== Records provided ==

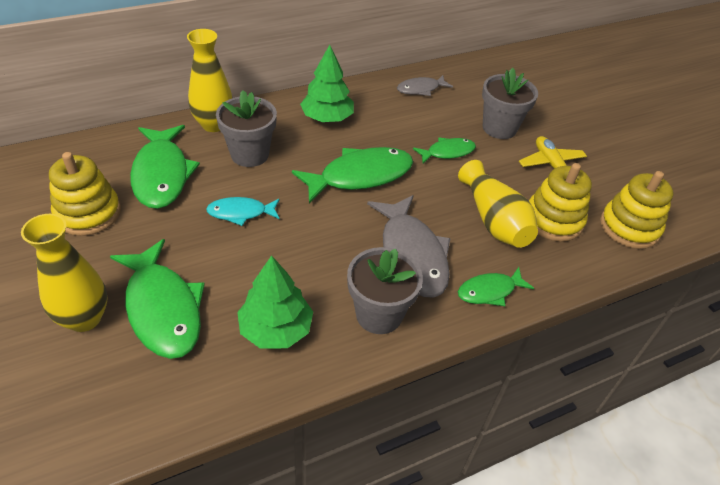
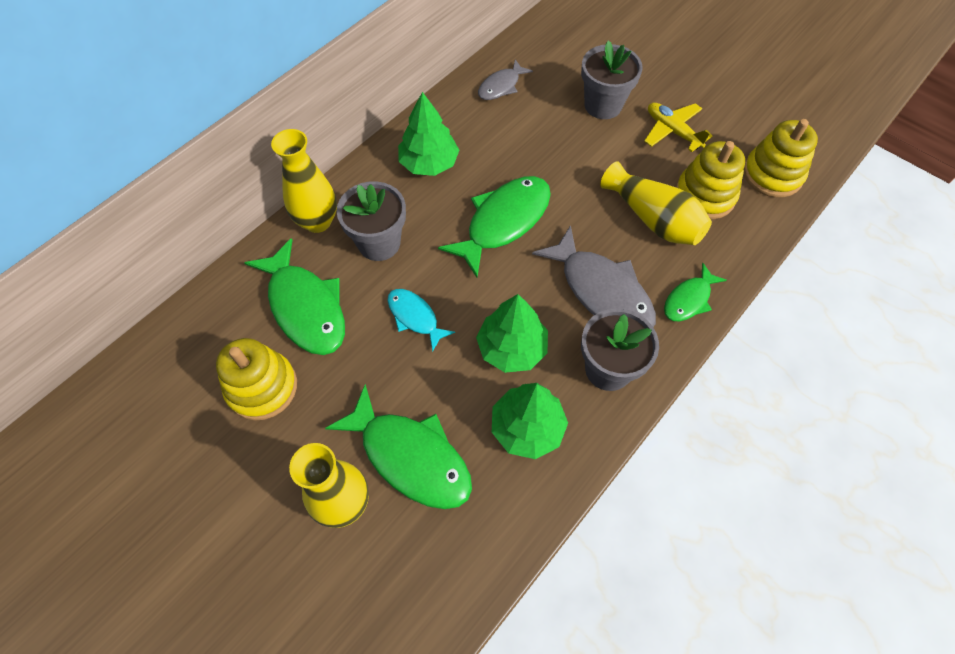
camera: 20 degrees left, 15 degrees up
(240, 213) = (415, 317): turquoise fish -> turquoise fish turned 75 degrees clockwise
(304, 265) = (511, 348): none -> green tree
(447, 152) = (570, 157): green fish -> none

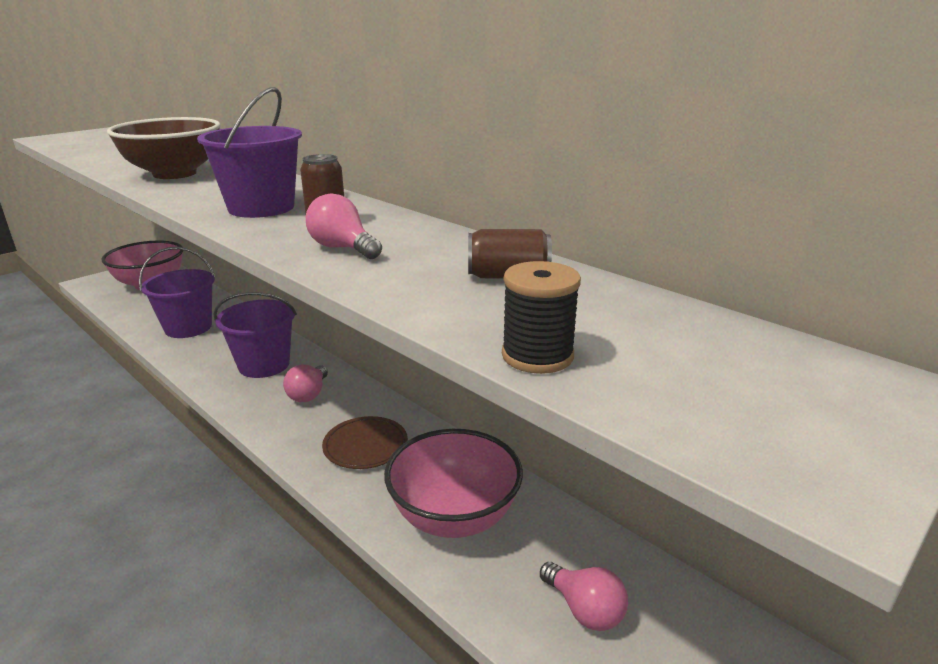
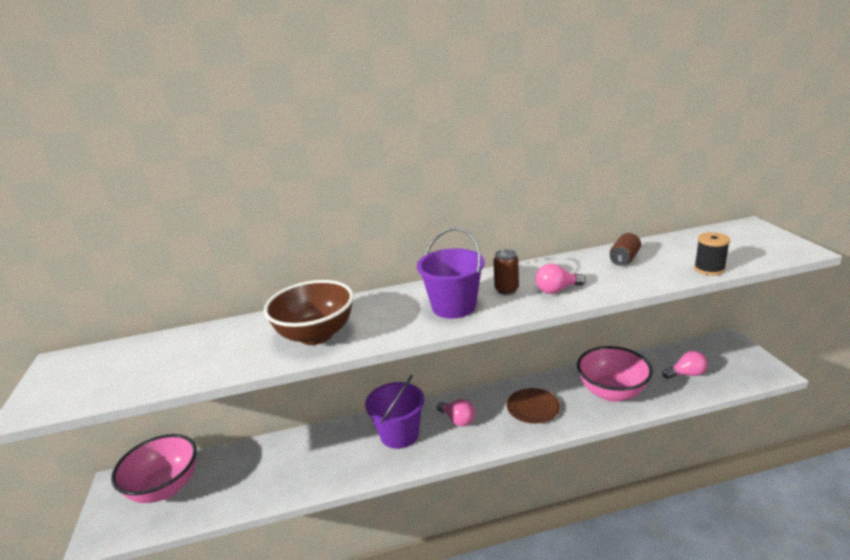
camera: 55 degrees left, 0 degrees up
(188, 327) = (294, 469): purple bucket -> none

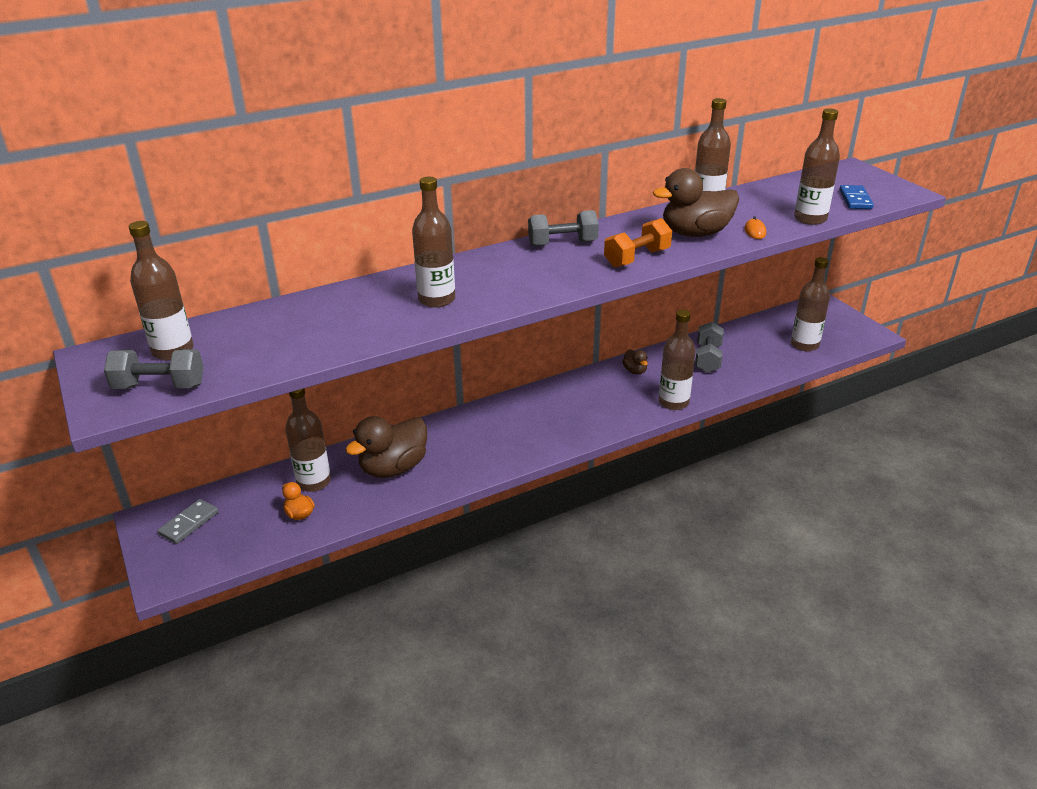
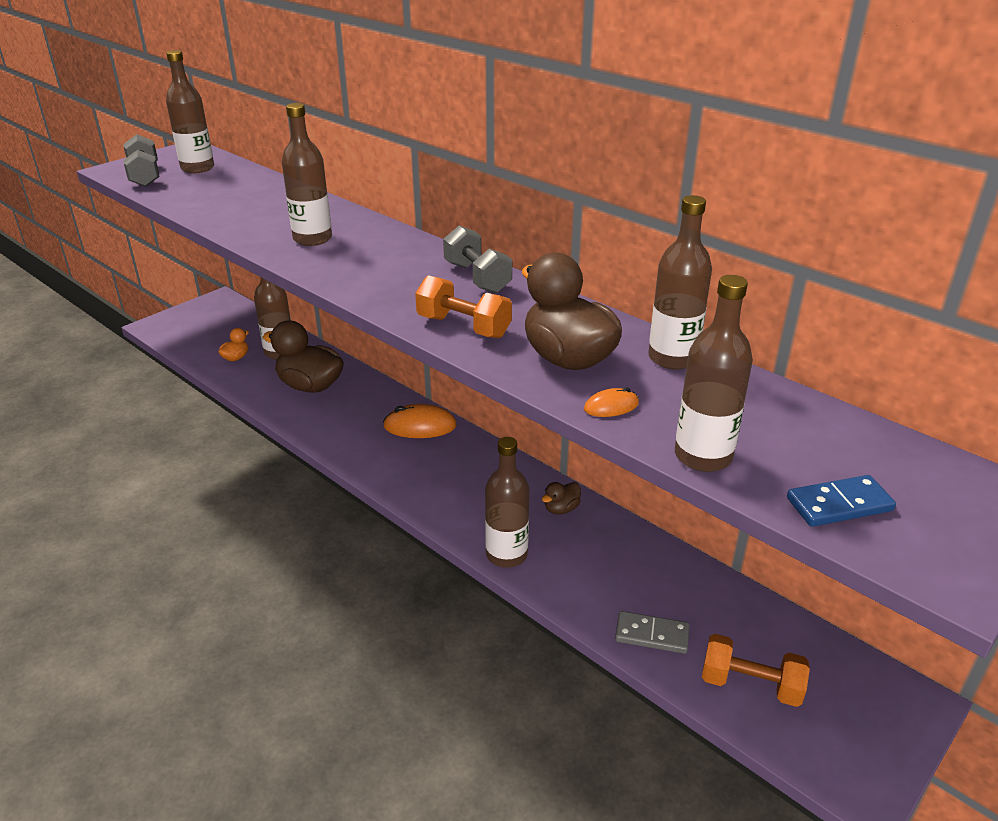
camera: 70 degrees right, 0 degrees up
(189, 523) = (217, 316): grey domino -> grey domino (651, 634)
(499, 414) = (420, 426): none -> orange mouse
(708, 358) = (633, 573): grey dumbbell -> none
(804, 345) = (750, 685): brown bottle -> orange dumbbell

===

◆ Work item
Locate the word "degrees" in the records above, and return each line that has it.

◆ Solution
camera: 20 degrees left, 15 degrees up
(240, 213) = (415, 317): turquoise fish -> turquoise fish turned 75 degrees clockwise
camera: 55 degrees left, 0 degrees up
camera: 70 degrees right, 0 degrees up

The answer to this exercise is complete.